◆ REQUIRED WORK ◆
Go through the data below and gather each line containing "yellow".

======== EXERCISE DATA ========

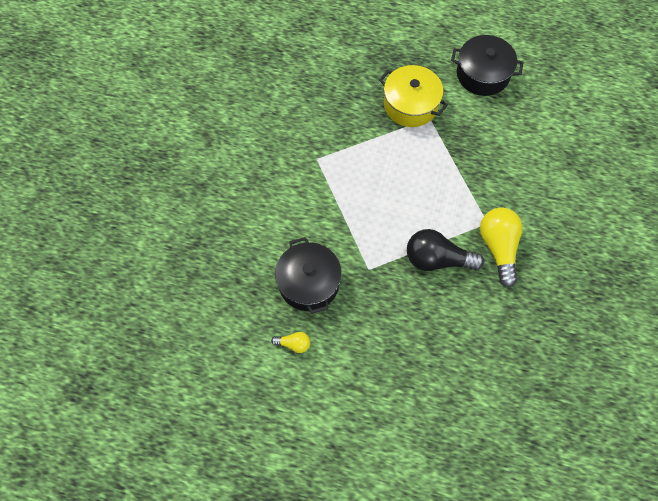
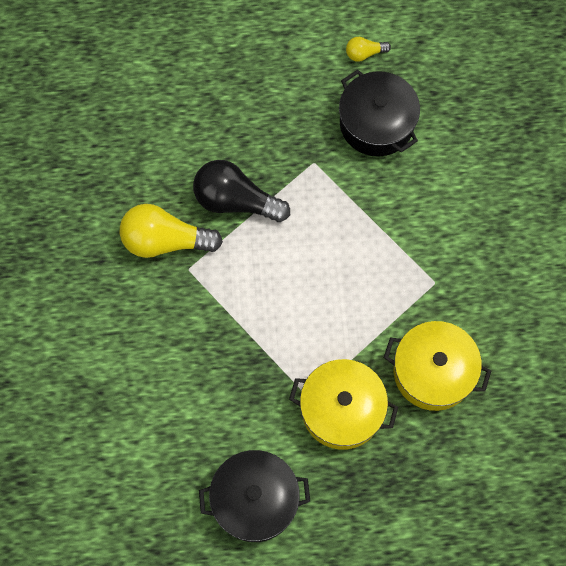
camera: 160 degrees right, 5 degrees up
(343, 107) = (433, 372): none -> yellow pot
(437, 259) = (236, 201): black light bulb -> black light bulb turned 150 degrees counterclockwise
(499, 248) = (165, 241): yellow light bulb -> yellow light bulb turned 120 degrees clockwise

========

◆ OUTPUT OF THE EXERCISE ◆
(343, 107) = (433, 372): none -> yellow pot
(499, 248) = (165, 241): yellow light bulb -> yellow light bulb turned 120 degrees clockwise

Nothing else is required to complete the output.